### Description of the task
If an entry contains a picture, omit that picture and transcribe everything else exactly.

### Records to process
━━━━
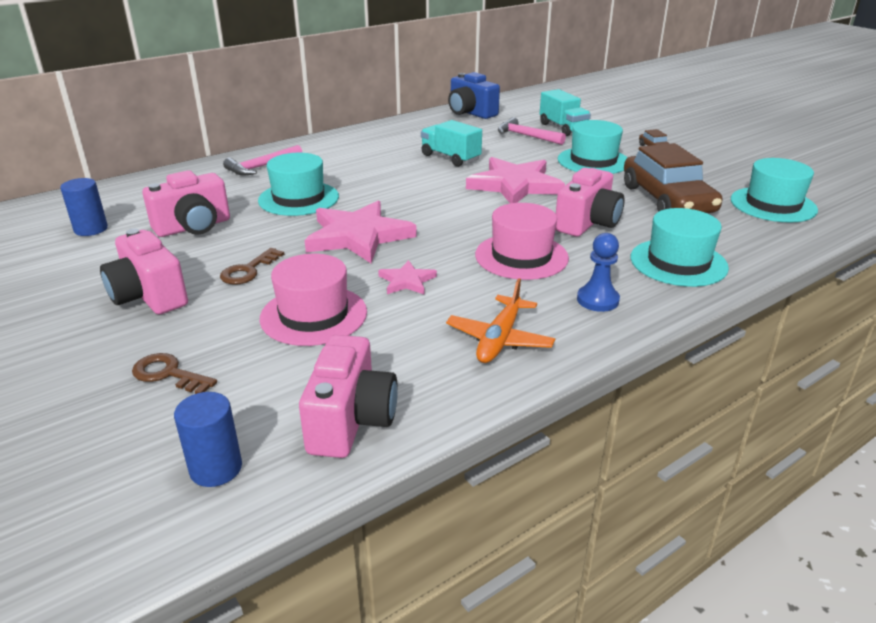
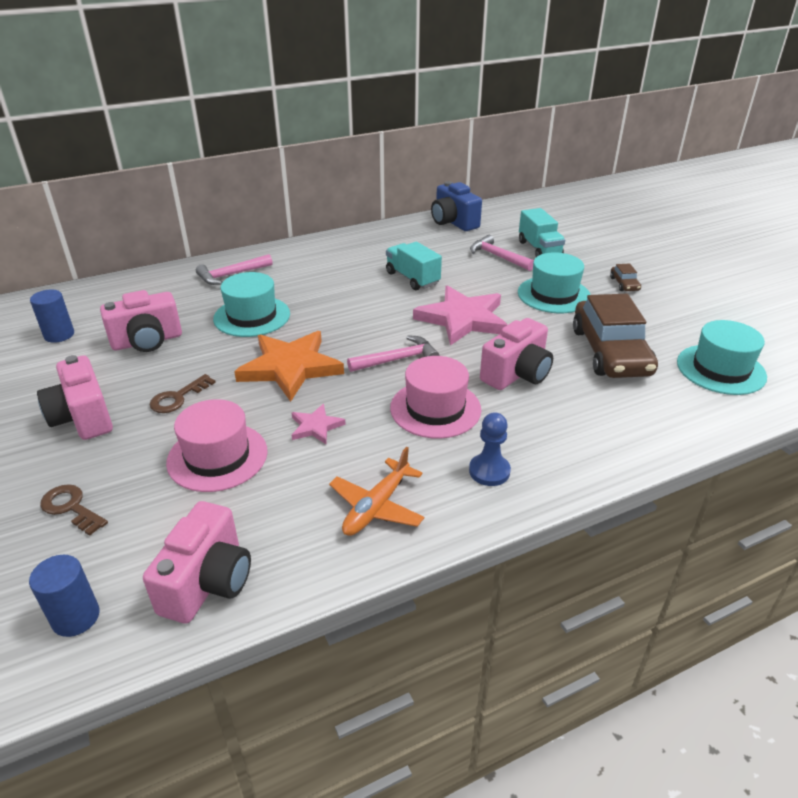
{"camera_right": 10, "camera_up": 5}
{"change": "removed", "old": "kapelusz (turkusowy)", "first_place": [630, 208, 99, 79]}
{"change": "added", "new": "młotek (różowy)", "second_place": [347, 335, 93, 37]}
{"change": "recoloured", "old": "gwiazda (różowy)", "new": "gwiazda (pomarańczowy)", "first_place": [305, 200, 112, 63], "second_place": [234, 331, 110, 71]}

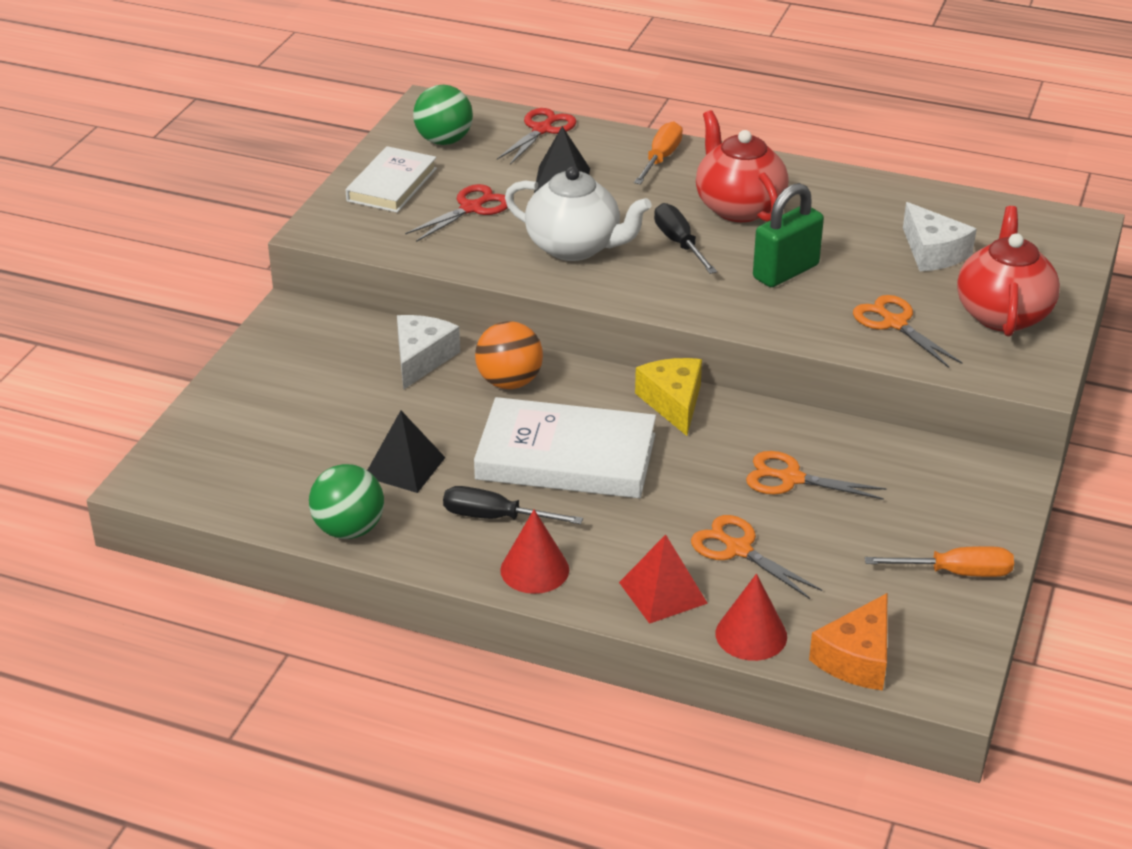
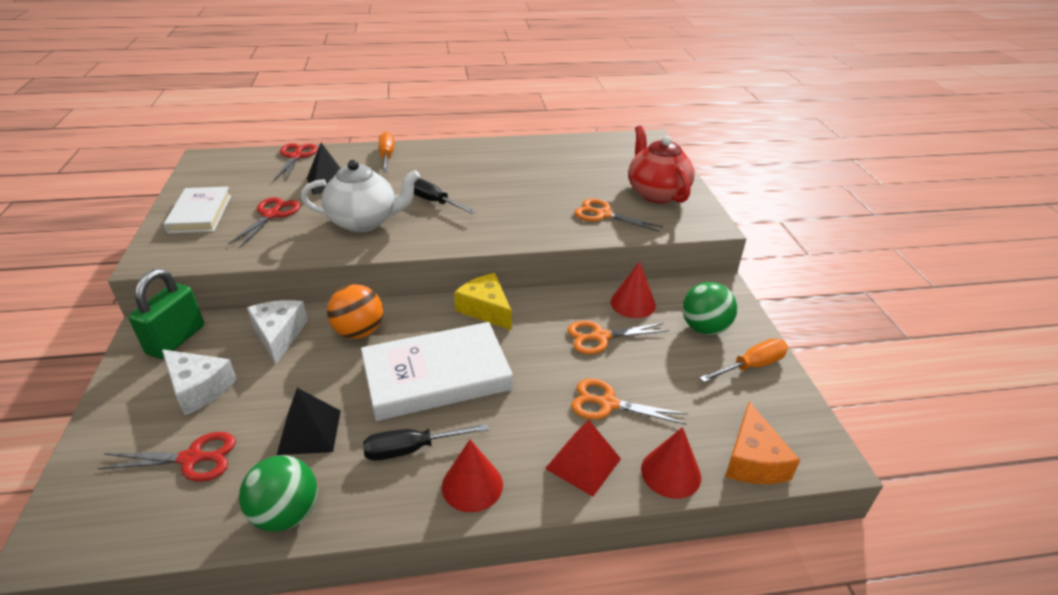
{"camera_right": -30, "camera_up": 0}
{"change": "removed", "old": "imbryk (czerwony)", "first_place": [696, 110, 92, 112]}
{"change": "added", "new": "nożyczki (czerwony)", "second_place": [97, 432, 139, 50]}
{"change": "added", "new": "stożek (czerwony)", "second_place": [610, 261, 46, 57]}
{"change": "moved", "old": "piłka (zielony)", "first_place": [413, 85, 60, 60], "second_place": [682, 282, 55, 53]}
{"change": "moved", "old": "kłódka (zielony)", "first_place": [753, 183, 71, 104], "second_place": [128, 269, 76, 90]}
{"change": "moved", "old": "ser (biały)", "first_place": [903, 202, 73, 69], "second_place": [162, 349, 75, 66]}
━━━━
### Exercise output
{"camera_right": 10, "camera_up": 5}
{"change": "removed", "old": "kapelusz (turkusowy)", "first_place": [630, 208, 99, 79]}
{"change": "added", "new": "młotek (różowy)", "second_place": [347, 335, 93, 37]}
{"change": "recoloured", "old": "gwiazda (różowy)", "new": "gwiazda (pomarańczowy)", "first_place": [305, 200, 112, 63], "second_place": [234, 331, 110, 71]}

{"camera_right": -30, "camera_up": 0}
{"change": "removed", "old": "imbryk (czerwony)", "first_place": [696, 110, 92, 112]}
{"change": "added", "new": "nożyczki (czerwony)", "second_place": [97, 432, 139, 50]}
{"change": "added", "new": "stożek (czerwony)", "second_place": [610, 261, 46, 57]}
{"change": "moved", "old": "piłka (zielony)", "first_place": [413, 85, 60, 60], "second_place": [682, 282, 55, 53]}
{"change": "moved", "old": "kłódka (zielony)", "first_place": [753, 183, 71, 104], "second_place": [128, 269, 76, 90]}
{"change": "moved", "old": "ser (biały)", "first_place": [903, 202, 73, 69], "second_place": [162, 349, 75, 66]}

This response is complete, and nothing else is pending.